> **PROBLEM**:
Report each line from the data below that holds the word "lamp".

> **INFORMATION GIVEN**:

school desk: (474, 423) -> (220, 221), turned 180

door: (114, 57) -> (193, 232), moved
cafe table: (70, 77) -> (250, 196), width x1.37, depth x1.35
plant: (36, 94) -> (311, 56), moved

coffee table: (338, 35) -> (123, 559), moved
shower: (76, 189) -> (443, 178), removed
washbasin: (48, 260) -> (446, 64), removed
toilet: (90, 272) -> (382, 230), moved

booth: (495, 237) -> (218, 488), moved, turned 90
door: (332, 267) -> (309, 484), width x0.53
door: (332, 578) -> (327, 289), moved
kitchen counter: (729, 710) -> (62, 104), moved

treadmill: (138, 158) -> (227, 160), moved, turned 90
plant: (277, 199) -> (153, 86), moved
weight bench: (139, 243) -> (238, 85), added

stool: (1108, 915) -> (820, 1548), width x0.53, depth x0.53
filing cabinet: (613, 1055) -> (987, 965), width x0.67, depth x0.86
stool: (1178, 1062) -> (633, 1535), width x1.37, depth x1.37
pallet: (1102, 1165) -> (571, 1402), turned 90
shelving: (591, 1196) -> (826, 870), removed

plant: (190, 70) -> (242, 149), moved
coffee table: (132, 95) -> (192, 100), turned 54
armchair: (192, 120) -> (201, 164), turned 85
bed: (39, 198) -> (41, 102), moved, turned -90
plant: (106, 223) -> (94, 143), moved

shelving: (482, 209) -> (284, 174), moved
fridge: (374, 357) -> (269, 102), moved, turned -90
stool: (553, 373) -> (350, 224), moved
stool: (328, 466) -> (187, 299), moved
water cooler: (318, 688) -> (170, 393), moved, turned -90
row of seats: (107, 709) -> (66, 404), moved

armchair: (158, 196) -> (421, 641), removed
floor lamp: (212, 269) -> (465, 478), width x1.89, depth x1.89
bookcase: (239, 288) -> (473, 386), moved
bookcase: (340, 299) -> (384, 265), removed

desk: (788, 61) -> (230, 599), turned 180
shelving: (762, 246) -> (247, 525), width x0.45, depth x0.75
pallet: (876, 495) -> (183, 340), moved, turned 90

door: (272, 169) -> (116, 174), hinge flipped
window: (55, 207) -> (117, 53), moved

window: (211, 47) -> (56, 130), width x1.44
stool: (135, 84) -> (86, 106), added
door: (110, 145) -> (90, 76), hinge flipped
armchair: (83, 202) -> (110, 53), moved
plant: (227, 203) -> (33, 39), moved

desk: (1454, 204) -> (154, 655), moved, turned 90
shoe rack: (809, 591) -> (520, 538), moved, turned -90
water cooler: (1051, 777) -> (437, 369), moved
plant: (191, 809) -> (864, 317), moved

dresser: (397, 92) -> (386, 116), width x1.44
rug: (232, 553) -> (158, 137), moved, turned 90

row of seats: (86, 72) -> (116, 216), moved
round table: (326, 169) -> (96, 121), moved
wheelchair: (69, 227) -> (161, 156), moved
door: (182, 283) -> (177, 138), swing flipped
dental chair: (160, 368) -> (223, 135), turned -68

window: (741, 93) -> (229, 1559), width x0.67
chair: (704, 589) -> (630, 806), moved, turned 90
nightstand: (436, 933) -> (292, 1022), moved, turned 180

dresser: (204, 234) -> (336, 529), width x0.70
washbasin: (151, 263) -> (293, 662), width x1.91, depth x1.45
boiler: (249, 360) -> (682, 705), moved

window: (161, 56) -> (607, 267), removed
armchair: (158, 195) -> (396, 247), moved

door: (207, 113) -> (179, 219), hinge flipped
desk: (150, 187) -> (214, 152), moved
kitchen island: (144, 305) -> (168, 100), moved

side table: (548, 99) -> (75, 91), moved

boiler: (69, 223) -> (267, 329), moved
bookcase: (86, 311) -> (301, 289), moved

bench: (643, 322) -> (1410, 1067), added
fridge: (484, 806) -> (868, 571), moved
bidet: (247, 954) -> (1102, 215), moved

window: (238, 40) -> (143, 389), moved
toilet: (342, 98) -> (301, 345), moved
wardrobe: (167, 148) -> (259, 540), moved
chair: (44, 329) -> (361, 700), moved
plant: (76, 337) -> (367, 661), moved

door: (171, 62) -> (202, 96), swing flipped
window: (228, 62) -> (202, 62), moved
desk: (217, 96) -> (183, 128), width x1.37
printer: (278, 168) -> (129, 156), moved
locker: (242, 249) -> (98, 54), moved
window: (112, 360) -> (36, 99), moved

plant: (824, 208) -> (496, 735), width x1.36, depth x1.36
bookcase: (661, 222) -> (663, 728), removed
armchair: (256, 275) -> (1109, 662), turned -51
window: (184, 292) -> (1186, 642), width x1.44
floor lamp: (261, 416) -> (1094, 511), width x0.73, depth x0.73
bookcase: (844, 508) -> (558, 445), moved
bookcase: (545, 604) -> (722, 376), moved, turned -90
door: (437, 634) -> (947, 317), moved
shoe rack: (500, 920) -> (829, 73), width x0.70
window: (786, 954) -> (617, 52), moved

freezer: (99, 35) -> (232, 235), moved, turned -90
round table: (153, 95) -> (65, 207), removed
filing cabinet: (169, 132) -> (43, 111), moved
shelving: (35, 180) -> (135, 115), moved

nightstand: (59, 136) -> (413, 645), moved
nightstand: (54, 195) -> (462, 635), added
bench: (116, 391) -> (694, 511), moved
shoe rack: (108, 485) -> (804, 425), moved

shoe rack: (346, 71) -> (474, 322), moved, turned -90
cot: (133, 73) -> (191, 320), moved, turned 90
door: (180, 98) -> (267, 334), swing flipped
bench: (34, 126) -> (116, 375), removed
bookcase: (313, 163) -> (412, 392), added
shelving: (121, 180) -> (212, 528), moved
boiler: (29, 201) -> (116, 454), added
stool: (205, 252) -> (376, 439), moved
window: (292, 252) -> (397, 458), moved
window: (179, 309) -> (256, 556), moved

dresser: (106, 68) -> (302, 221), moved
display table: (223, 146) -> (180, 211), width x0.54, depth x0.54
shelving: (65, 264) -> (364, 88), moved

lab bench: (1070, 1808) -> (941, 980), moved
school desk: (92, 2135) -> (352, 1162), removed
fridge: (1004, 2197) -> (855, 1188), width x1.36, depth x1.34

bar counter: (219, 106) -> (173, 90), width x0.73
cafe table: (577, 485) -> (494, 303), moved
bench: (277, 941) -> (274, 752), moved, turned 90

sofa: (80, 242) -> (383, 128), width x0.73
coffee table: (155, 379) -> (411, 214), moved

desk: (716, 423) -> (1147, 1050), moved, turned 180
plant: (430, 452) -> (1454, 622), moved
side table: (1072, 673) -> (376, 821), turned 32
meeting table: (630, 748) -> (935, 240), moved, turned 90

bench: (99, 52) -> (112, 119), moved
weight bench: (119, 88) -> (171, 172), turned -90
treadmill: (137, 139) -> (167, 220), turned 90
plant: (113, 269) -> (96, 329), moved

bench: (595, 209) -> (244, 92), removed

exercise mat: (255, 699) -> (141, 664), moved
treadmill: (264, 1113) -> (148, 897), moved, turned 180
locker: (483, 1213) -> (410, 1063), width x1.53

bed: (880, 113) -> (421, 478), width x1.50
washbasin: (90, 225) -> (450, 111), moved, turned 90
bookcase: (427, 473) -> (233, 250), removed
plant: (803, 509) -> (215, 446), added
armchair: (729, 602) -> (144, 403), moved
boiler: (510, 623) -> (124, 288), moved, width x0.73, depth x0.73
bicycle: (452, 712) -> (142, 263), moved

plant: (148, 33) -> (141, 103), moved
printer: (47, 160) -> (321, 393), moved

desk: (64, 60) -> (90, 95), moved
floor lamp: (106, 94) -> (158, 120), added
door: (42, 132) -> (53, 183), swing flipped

> **ANSWER SECTION**:
floor lamp: (212, 269) -> (465, 478), width x1.89, depth x1.89
floor lamp: (261, 416) -> (1094, 511), width x0.73, depth x0.73
floor lamp: (106, 94) -> (158, 120), added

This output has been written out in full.